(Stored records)

--- Begin ---

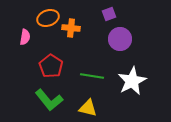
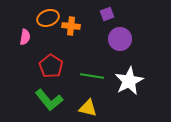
purple square: moved 2 px left
orange cross: moved 2 px up
white star: moved 3 px left
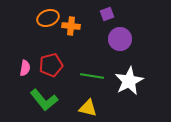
pink semicircle: moved 31 px down
red pentagon: moved 1 px up; rotated 25 degrees clockwise
green L-shape: moved 5 px left
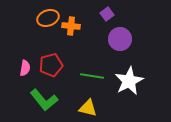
purple square: rotated 16 degrees counterclockwise
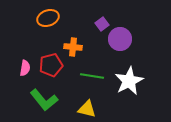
purple square: moved 5 px left, 10 px down
orange cross: moved 2 px right, 21 px down
yellow triangle: moved 1 px left, 1 px down
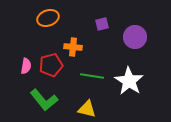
purple square: rotated 24 degrees clockwise
purple circle: moved 15 px right, 2 px up
pink semicircle: moved 1 px right, 2 px up
white star: rotated 12 degrees counterclockwise
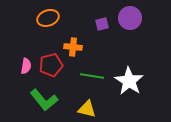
purple circle: moved 5 px left, 19 px up
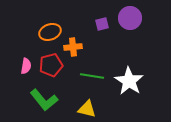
orange ellipse: moved 2 px right, 14 px down
orange cross: rotated 12 degrees counterclockwise
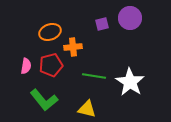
green line: moved 2 px right
white star: moved 1 px right, 1 px down
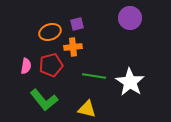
purple square: moved 25 px left
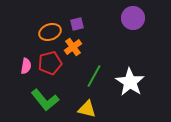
purple circle: moved 3 px right
orange cross: rotated 30 degrees counterclockwise
red pentagon: moved 1 px left, 2 px up
green line: rotated 70 degrees counterclockwise
green L-shape: moved 1 px right
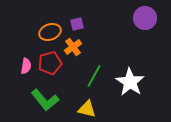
purple circle: moved 12 px right
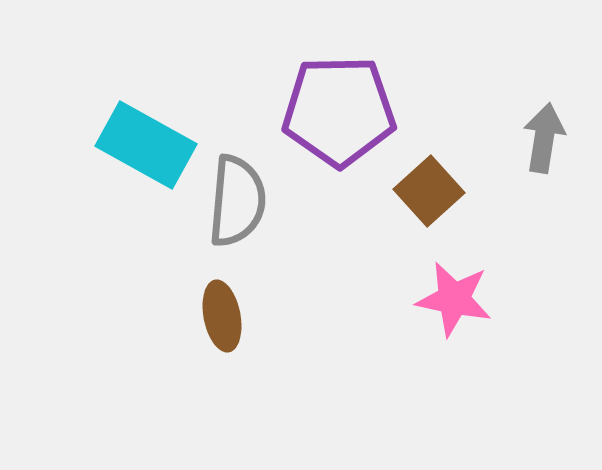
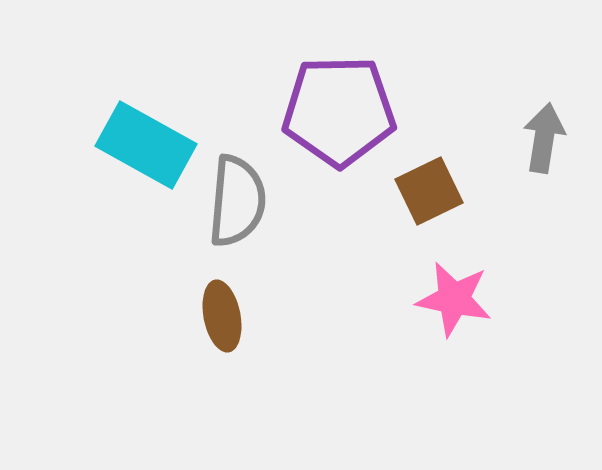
brown square: rotated 16 degrees clockwise
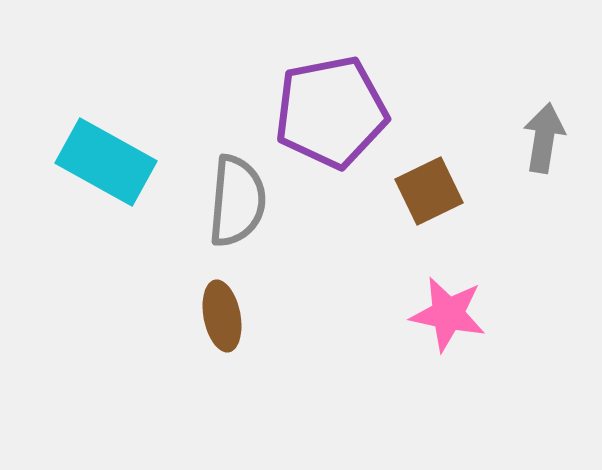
purple pentagon: moved 8 px left, 1 px down; rotated 10 degrees counterclockwise
cyan rectangle: moved 40 px left, 17 px down
pink star: moved 6 px left, 15 px down
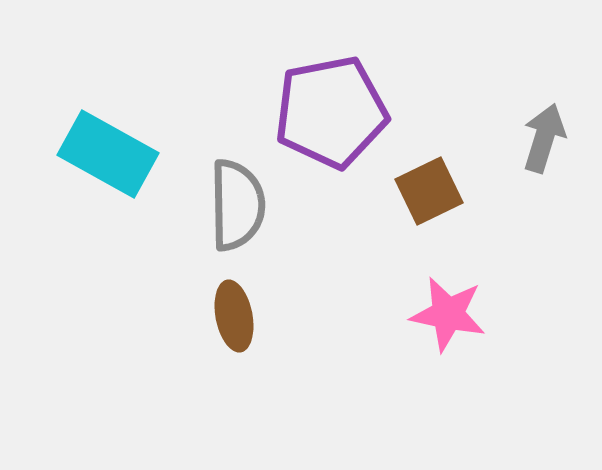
gray arrow: rotated 8 degrees clockwise
cyan rectangle: moved 2 px right, 8 px up
gray semicircle: moved 4 px down; rotated 6 degrees counterclockwise
brown ellipse: moved 12 px right
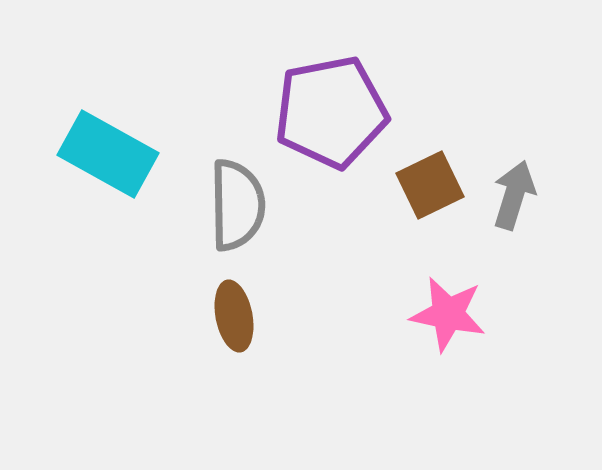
gray arrow: moved 30 px left, 57 px down
brown square: moved 1 px right, 6 px up
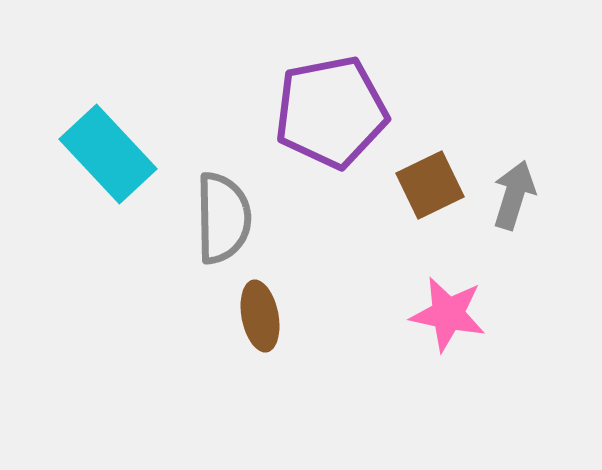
cyan rectangle: rotated 18 degrees clockwise
gray semicircle: moved 14 px left, 13 px down
brown ellipse: moved 26 px right
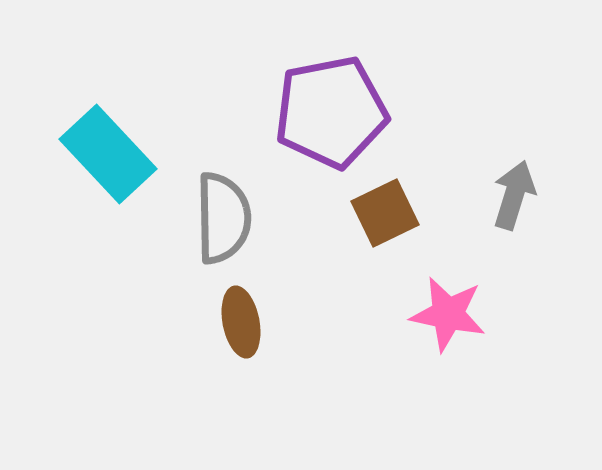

--- End ---

» **Exercise**
Copy every line of the material above word for word, omitting the pictures.

» **Solution**
purple square: moved 2 px left
orange cross: moved 2 px up
white star: moved 3 px left
pink semicircle: moved 31 px down
red pentagon: moved 1 px up; rotated 25 degrees clockwise
green L-shape: moved 5 px left
purple square: rotated 16 degrees counterclockwise
purple square: moved 5 px left, 10 px down
orange cross: moved 2 px right, 21 px down
yellow triangle: moved 1 px left, 1 px down
purple square: rotated 24 degrees clockwise
purple circle: moved 15 px right, 2 px up
pink semicircle: moved 1 px right, 2 px up
white star: rotated 12 degrees counterclockwise
purple circle: moved 5 px left, 19 px up
orange ellipse: moved 2 px right, 14 px down
orange cross: rotated 12 degrees counterclockwise
green line: moved 2 px right
white star: moved 1 px right, 1 px down
purple square: moved 25 px left
purple circle: moved 3 px right
orange cross: rotated 30 degrees counterclockwise
red pentagon: moved 1 px left, 2 px up
green line: rotated 70 degrees counterclockwise
green L-shape: moved 1 px right
purple circle: moved 12 px right
brown square: rotated 16 degrees clockwise
purple pentagon: moved 8 px left, 1 px down; rotated 10 degrees counterclockwise
cyan rectangle: moved 40 px left, 17 px down
pink star: moved 6 px left, 15 px down
gray arrow: rotated 8 degrees clockwise
cyan rectangle: moved 2 px right, 8 px up
gray semicircle: moved 4 px down; rotated 6 degrees counterclockwise
brown ellipse: moved 12 px right
gray arrow: moved 30 px left, 57 px down
brown square: moved 1 px right, 6 px up
cyan rectangle: rotated 18 degrees clockwise
gray semicircle: moved 14 px left, 13 px down
brown ellipse: moved 26 px right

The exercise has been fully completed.